A run of records:
## Start

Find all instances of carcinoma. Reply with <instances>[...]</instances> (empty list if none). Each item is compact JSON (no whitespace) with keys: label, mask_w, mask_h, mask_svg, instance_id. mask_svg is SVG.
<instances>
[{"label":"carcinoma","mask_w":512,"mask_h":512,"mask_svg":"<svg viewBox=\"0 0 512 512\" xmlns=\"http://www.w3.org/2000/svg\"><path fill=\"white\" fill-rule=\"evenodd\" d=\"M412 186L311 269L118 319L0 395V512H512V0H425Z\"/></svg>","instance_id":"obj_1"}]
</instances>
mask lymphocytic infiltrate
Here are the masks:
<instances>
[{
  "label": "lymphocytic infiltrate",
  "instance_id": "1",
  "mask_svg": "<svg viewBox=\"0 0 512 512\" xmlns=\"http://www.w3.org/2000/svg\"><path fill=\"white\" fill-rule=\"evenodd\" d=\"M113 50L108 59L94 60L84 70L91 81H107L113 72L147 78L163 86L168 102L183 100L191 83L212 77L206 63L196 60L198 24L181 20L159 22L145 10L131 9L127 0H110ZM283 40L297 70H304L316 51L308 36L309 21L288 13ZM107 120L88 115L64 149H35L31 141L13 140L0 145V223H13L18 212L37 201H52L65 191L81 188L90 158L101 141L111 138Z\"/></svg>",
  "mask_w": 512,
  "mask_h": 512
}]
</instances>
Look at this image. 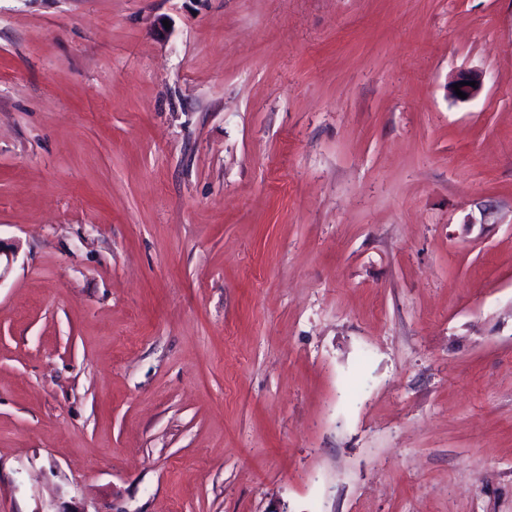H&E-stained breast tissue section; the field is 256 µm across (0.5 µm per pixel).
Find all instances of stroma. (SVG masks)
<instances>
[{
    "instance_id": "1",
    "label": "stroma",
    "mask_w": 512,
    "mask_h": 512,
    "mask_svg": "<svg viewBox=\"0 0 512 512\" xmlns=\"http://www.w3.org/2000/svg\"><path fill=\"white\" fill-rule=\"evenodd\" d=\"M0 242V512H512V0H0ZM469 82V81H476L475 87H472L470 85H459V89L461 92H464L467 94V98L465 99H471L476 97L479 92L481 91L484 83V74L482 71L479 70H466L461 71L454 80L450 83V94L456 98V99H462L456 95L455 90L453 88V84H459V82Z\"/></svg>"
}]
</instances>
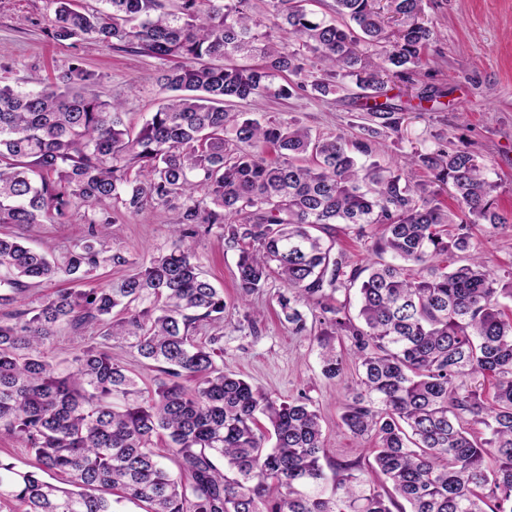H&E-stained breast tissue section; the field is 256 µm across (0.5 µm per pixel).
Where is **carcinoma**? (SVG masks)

## End
## Start

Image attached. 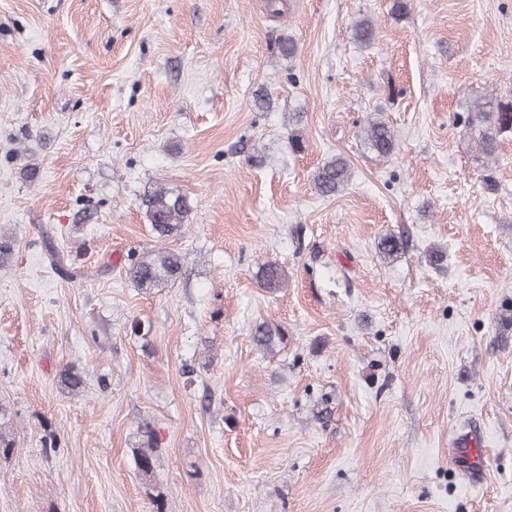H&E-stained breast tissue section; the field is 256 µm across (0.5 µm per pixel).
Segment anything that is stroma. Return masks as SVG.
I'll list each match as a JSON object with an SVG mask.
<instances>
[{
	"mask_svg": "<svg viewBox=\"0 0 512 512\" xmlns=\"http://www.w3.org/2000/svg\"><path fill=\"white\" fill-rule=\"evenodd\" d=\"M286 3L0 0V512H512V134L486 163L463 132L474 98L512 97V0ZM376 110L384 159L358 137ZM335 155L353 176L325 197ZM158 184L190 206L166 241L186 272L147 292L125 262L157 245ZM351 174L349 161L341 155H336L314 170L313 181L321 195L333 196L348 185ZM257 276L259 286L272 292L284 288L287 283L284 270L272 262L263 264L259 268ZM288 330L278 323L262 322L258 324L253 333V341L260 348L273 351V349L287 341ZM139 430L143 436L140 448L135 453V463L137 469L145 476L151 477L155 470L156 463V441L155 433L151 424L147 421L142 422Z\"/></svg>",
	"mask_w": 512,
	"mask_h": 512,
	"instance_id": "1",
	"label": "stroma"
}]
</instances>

## End
## Start

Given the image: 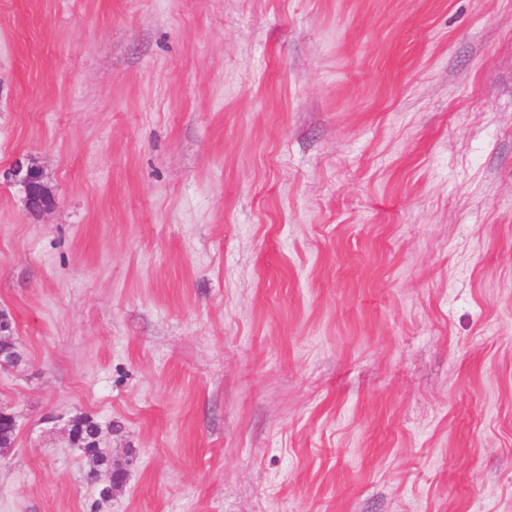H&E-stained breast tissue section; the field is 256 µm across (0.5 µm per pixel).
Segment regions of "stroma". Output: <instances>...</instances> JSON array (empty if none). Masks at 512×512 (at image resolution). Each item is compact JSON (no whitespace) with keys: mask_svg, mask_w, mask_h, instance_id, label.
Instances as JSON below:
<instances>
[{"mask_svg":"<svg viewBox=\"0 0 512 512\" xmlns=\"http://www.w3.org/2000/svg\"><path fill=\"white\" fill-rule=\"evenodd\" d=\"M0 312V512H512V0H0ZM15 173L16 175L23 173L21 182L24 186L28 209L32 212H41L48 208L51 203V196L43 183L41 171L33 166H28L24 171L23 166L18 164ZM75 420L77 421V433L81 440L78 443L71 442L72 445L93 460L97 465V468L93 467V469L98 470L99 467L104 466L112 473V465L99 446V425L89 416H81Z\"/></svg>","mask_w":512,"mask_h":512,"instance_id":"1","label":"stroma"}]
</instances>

## End

Exactly and only the lines from the line with "Find all instances of stroma. (SVG masks)" to the line with "Where is **carcinoma**? (SVG masks)", both ends included, should be echoed. Do not carry over the pictures.

## TASK SOLUTION
Find all instances of stroma. (SVG masks)
<instances>
[{
    "instance_id": "1",
    "label": "stroma",
    "mask_w": 512,
    "mask_h": 512,
    "mask_svg": "<svg viewBox=\"0 0 512 512\" xmlns=\"http://www.w3.org/2000/svg\"><path fill=\"white\" fill-rule=\"evenodd\" d=\"M0 242V512H512V0H0ZM469 82V81H476L475 87H472L470 85H459V89L461 92H464L467 94V98L465 99H471L476 97L479 92L481 91L484 83V74L482 71L479 70H466L461 71L454 80L450 83V94L456 98V99H462L456 95L455 90L453 88V84H459V82Z\"/></svg>"
}]
</instances>
H&E-stained breast tissue section; the field is 256 µm across (0.5 µm per pixel).
Where is **carcinoma**? (SVG masks)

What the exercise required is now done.